Detected change data:
-=-=-=-=-
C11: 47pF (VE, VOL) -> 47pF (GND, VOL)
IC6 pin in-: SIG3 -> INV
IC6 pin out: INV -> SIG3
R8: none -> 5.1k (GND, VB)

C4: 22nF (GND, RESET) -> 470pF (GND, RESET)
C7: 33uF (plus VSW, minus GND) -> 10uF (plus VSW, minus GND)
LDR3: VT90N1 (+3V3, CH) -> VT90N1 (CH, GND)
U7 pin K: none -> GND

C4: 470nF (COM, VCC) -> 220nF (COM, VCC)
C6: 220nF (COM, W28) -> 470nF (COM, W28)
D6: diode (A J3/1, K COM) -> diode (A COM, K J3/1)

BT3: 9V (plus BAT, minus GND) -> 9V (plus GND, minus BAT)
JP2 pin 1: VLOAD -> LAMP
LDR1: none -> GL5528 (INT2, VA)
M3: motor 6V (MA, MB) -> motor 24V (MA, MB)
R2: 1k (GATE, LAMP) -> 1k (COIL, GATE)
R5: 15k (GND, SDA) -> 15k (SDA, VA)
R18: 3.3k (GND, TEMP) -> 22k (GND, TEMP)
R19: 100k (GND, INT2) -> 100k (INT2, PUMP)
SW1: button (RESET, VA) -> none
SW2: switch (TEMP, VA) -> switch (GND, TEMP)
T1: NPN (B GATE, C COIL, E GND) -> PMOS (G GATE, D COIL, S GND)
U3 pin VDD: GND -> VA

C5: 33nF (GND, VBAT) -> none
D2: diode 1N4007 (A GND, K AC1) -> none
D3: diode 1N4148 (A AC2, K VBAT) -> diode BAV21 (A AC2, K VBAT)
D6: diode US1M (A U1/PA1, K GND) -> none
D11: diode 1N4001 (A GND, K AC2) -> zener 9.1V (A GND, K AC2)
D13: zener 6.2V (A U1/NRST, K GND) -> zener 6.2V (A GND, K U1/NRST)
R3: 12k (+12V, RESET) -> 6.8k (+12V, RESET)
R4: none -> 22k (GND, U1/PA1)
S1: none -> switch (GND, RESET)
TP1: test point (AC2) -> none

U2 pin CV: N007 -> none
-=-=-=-=-
• Work to complete:
Beginning with the line that contains "R19: 100k (GND, INT2) -> 100k (INT2, PUMP)", set down every line through the end of the data without change.

• Solution to the exercise:
R19: 100k (GND, INT2) -> 100k (INT2, PUMP)
SW1: button (RESET, VA) -> none
SW2: switch (TEMP, VA) -> switch (GND, TEMP)
T1: NPN (B GATE, C COIL, E GND) -> PMOS (G GATE, D COIL, S GND)
U3 pin VDD: GND -> VA

C5: 33nF (GND, VBAT) -> none
D2: diode 1N4007 (A GND, K AC1) -> none
D3: diode 1N4148 (A AC2, K VBAT) -> diode BAV21 (A AC2, K VBAT)
D6: diode US1M (A U1/PA1, K GND) -> none
D11: diode 1N4001 (A GND, K AC2) -> zener 9.1V (A GND, K AC2)
D13: zener 6.2V (A U1/NRST, K GND) -> zener 6.2V (A GND, K U1/NRST)
R3: 12k (+12V, RESET) -> 6.8k (+12V, RESET)
R4: none -> 22k (GND, U1/PA1)
S1: none -> switch (GND, RESET)
TP1: test point (AC2) -> none

U2 pin CV: N007 -> none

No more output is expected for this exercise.